● PROMPT: Pick out every line of the rows below that contains the string "goggles", with matching case, and copy each one.

● SUPPLIED ENTRIES:
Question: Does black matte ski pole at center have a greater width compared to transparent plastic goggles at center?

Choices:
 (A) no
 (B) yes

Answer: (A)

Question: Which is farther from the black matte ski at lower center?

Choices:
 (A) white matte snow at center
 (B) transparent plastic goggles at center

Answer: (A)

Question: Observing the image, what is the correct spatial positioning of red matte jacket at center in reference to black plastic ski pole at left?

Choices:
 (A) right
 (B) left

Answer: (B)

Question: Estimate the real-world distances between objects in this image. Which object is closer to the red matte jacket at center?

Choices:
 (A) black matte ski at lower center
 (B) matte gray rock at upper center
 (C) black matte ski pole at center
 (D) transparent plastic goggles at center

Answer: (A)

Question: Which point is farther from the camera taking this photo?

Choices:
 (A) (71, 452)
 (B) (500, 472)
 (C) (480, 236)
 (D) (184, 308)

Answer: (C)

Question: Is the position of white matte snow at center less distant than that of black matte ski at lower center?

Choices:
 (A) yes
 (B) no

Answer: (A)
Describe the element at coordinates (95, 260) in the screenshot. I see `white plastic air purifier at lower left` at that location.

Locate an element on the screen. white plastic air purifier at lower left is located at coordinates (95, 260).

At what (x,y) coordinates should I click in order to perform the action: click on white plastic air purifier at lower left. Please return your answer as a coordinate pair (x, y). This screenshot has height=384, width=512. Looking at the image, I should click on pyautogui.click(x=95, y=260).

● ANSWER BELOW:
Question: Does black matte ski pole at center have a greater width compared to transparent plastic goggles at center?
 (B) transparent plastic goggles at center
 (D) transparent plastic goggles at center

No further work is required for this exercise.